§ **Task statement**: Everything in the entries below must be reproduced exactly, except the images.
*** Material shown ***
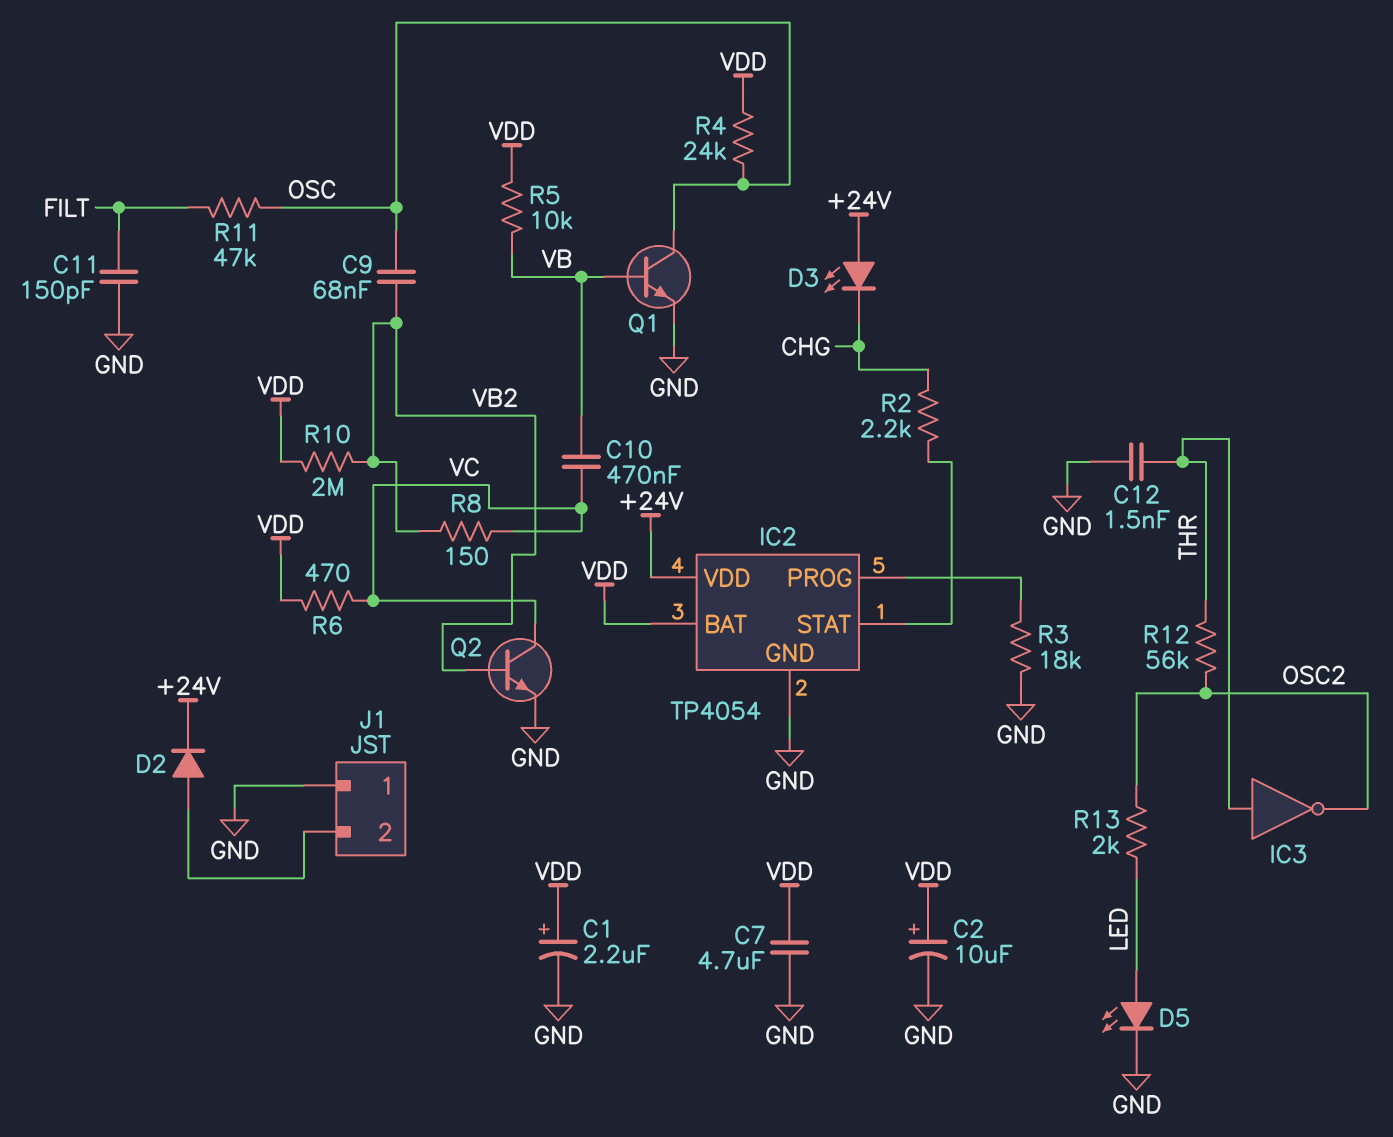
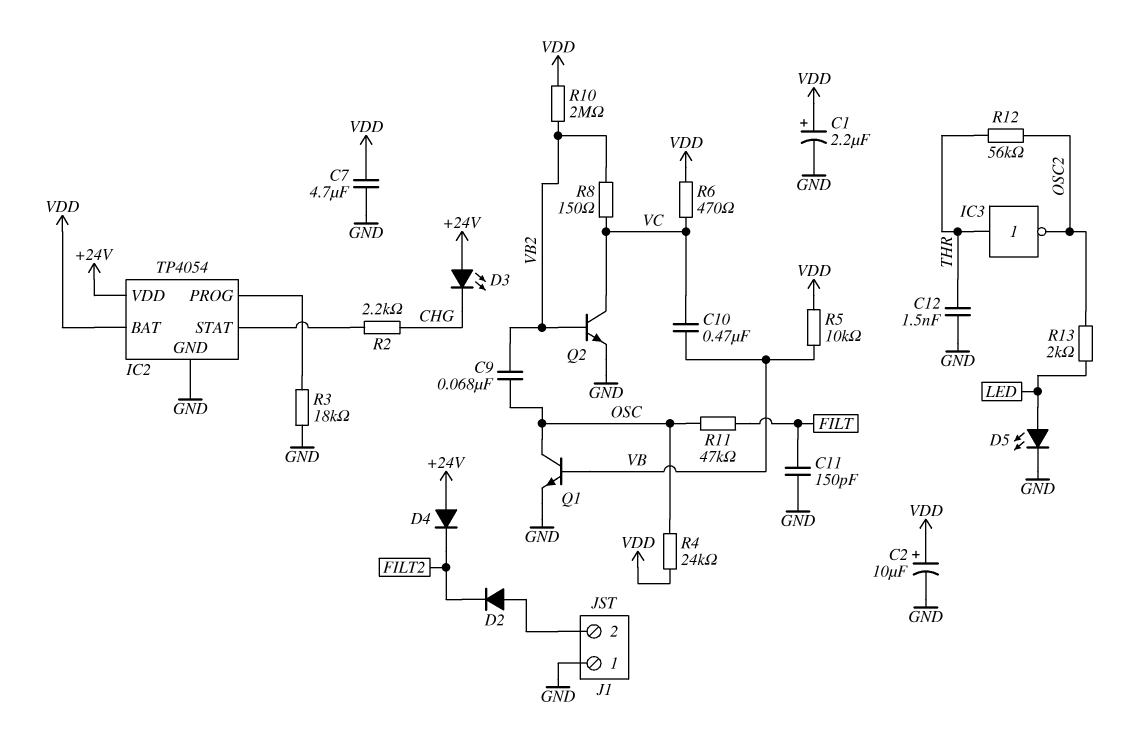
D2: diode (A J1/2, K +24V) -> diode (A J1/2, K FILT2)
D4: none -> diode (A +24V, K FILT2)

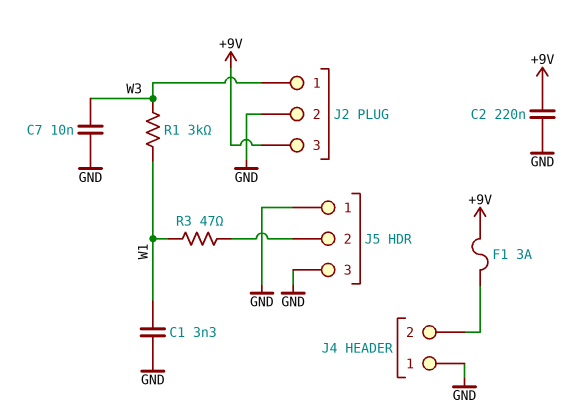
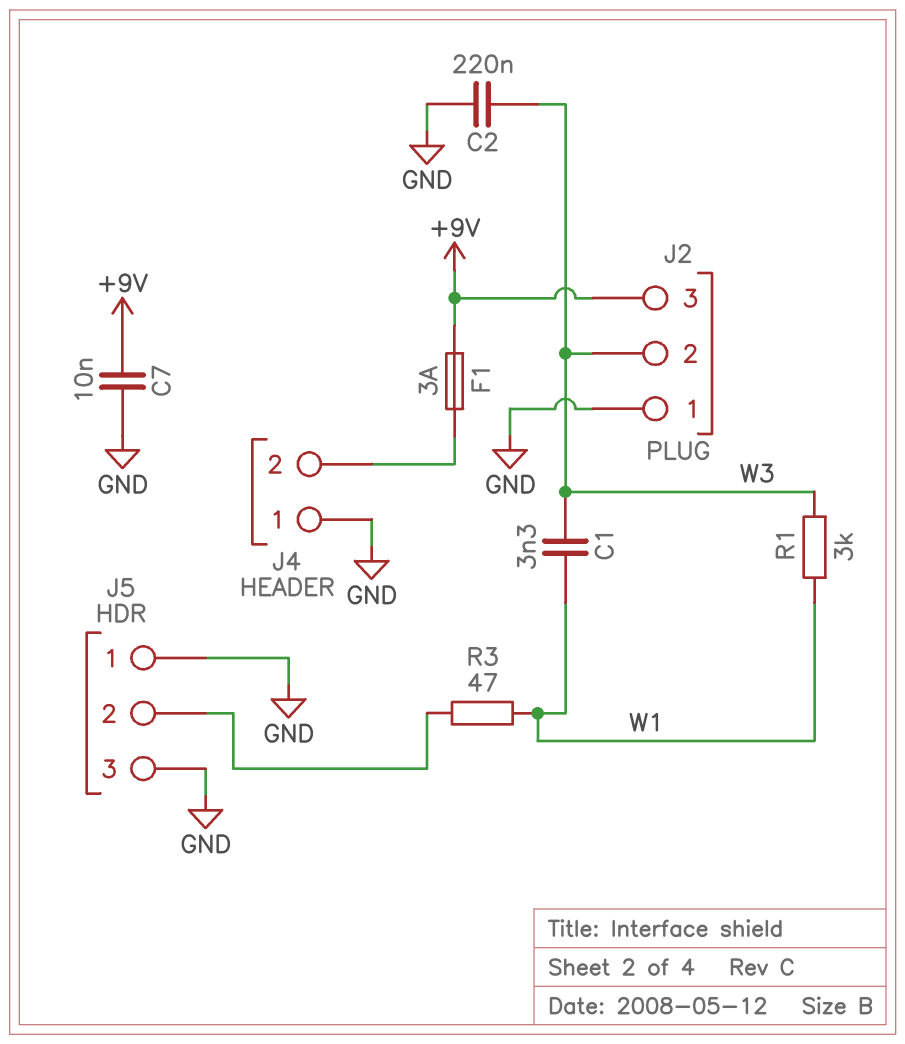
C1: 3.3nF (GND, W1) -> 3.3nF (W1, W3)
C2: 220nF (+9V, GND) -> 220nF (GND, W3)
C7: 10nF (GND, W3) -> 10nF (+9V, GND)
J2 pin 1: W3 -> GND
J2 pin 2: GND -> W3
*** End of Material shown ***
§ **Solution to the problem**:
D2: diode (A J1/2, K +24V) -> diode (A J1/2, K FILT2)
D4: none -> diode (A +24V, K FILT2)

C1: 3.3nF (GND, W1) -> 3.3nF (W1, W3)
C2: 220nF (+9V, GND) -> 220nF (GND, W3)
C7: 10nF (GND, W3) -> 10nF (+9V, GND)
J2 pin 1: W3 -> GND
J2 pin 2: GND -> W3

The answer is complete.